* [Input material]:
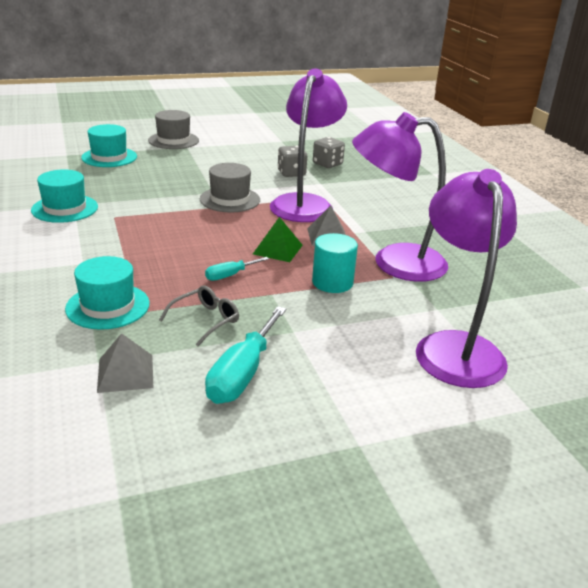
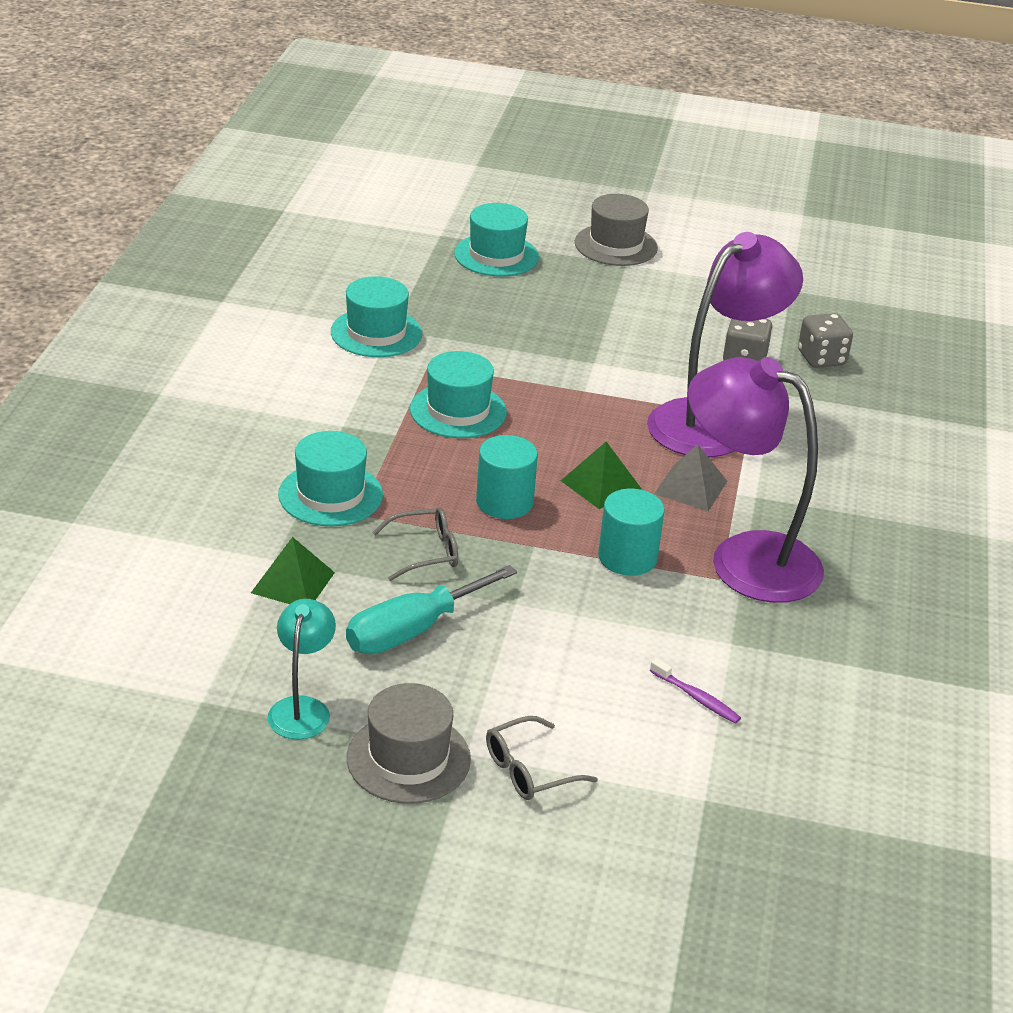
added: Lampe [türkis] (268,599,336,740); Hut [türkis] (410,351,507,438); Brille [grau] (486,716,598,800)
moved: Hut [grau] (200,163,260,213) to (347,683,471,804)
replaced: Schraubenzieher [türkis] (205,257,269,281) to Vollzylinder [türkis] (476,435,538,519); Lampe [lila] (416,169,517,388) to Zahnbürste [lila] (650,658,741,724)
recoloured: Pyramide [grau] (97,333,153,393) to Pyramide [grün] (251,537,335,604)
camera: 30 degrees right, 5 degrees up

* [Problem details]: Each line above should be printed again exactly, though the pictures should not be.

* [Task response]:
added: Lampe [türkis] (268,599,336,740); Hut [türkis] (410,351,507,438); Brille [grau] (486,716,598,800)
moved: Hut [grau] (200,163,260,213) to (347,683,471,804)
replaced: Schraubenzieher [türkis] (205,257,269,281) to Vollzylinder [türkis] (476,435,538,519); Lampe [lila] (416,169,517,388) to Zahnbürste [lila] (650,658,741,724)
recoloured: Pyramide [grau] (97,333,153,393) to Pyramide [grün] (251,537,335,604)
camera: 30 degrees right, 5 degrees up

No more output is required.